» **EXERCISE REQUIREMENTS**:
Report each line from the listing that the string "orange" appears in.

» **EXTRACTED DATA**:
..............................

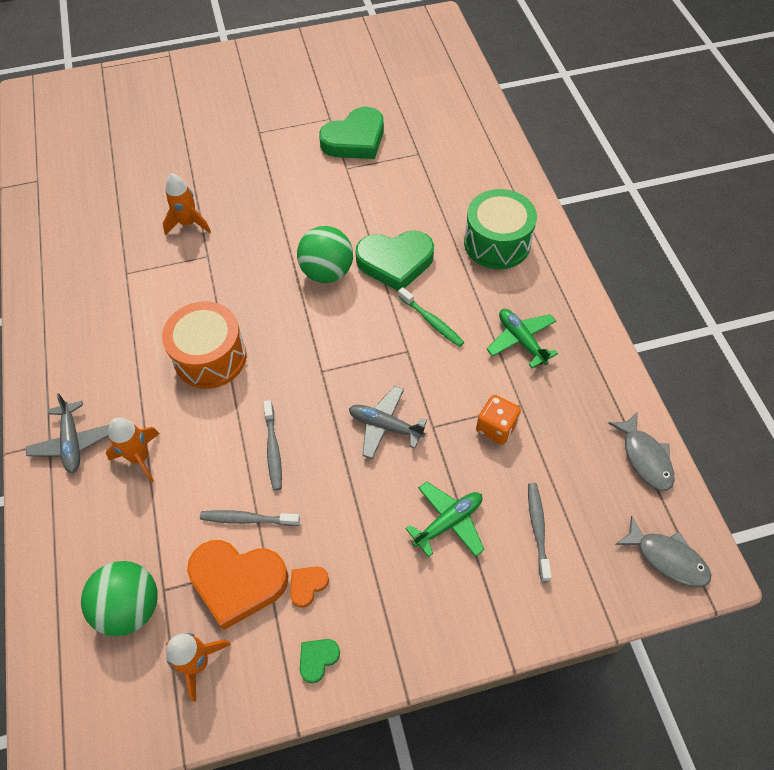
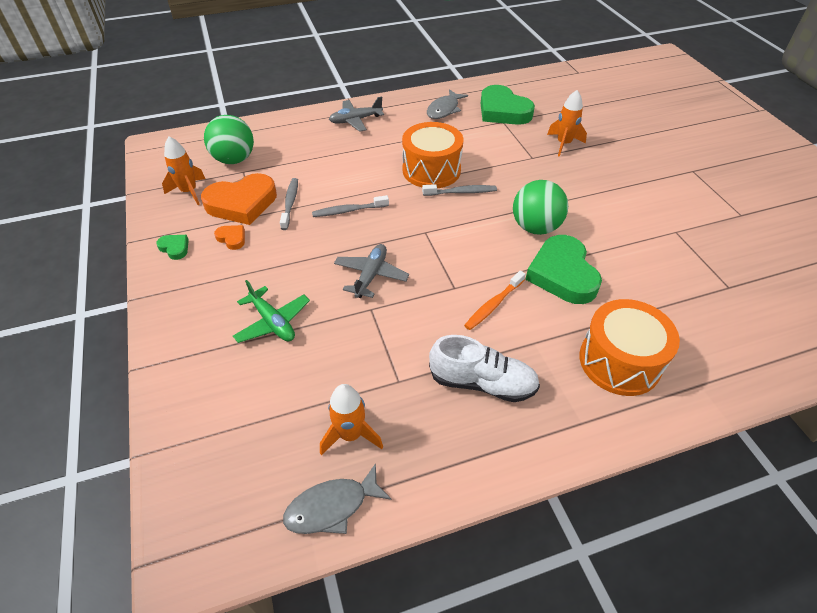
camera: 85 degrees right, 10 degrees down
(140, 457) = (343, 149): orange rocket -> orange rocket (351, 435)
(237, 582) = (242, 203): orange heart -> orange heart turned 120 degrees counterclockwise
(355, 140) = (721, 235): green heart -> green heart (503, 111)
(432, 322) = (493, 305): green toothbrush -> orange toothbrush
(496, 427) = (371, 358): orange dice -> none
(497, 243) = (619, 361): green drum -> orange drum
(521, 340) = (482, 383): green plane -> white shoe
(538, 529) = (257, 392): grey toothbrush -> grey toothbrush (461, 192)
(667, 558) = (205, 518): grey fish -> grey fish (444, 109)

..............................

» **TASK RESULT**:
(140, 457) = (343, 149): orange rocket -> orange rocket (351, 435)
(237, 582) = (242, 203): orange heart -> orange heart turned 120 degrees counterclockwise
(432, 322) = (493, 305): green toothbrush -> orange toothbrush
(496, 427) = (371, 358): orange dice -> none
(497, 243) = (619, 361): green drum -> orange drum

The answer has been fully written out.